▶ DATASET CONTENT
↓↓↓

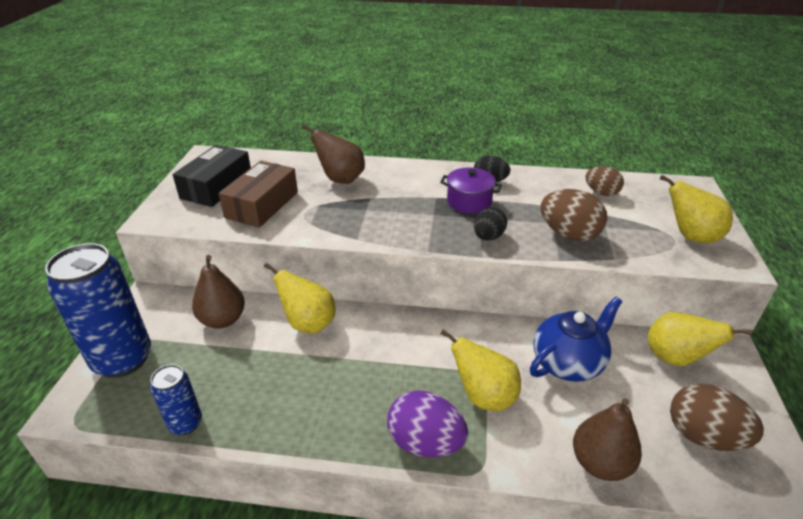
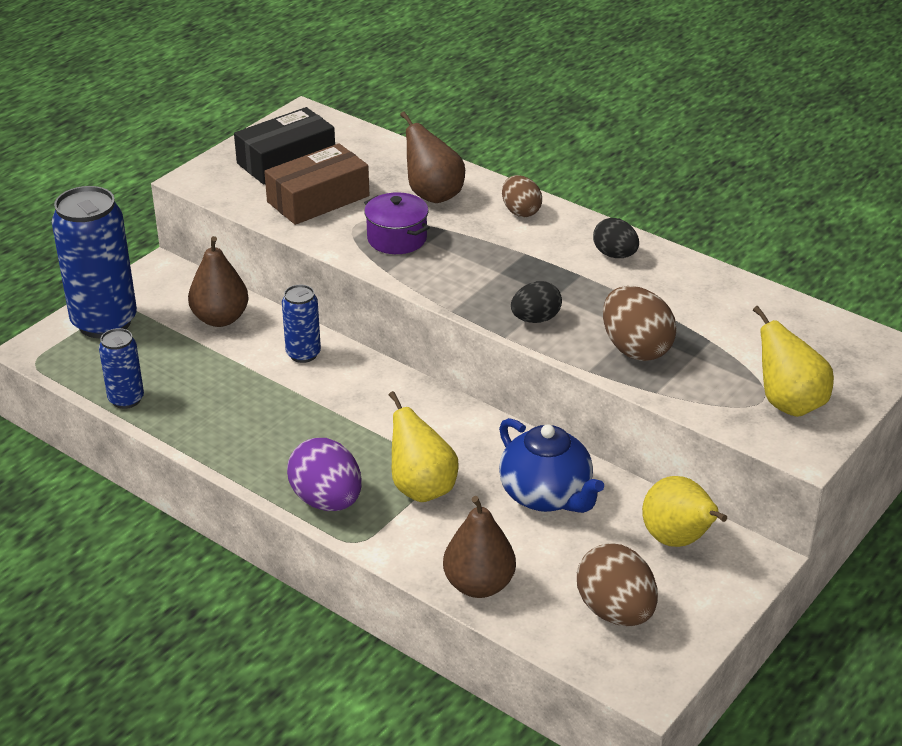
camera: 30 degrees right, 0 degrees up
(308, 323) = (303, 354): yellow pear -> blue can
(469, 202) = (559, 271): purple pot -> purple pot (397, 238)
(568, 363) = (546, 495): blue teapot -> blue teapot turned 60 degrees clockwise
(601, 193) = (745, 316): brown egg -> brown egg (520, 211)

↑↑↑

▶ WHAT YOU HAVE TO DO
Exact copies of the lines from the one containing "(568, 363) = (546, 495): blue" through the final line of the records are all the answer should hold.

▶ ANSWER TO THIS PROBLEM
(568, 363) = (546, 495): blue teapot -> blue teapot turned 60 degrees clockwise
(601, 193) = (745, 316): brown egg -> brown egg (520, 211)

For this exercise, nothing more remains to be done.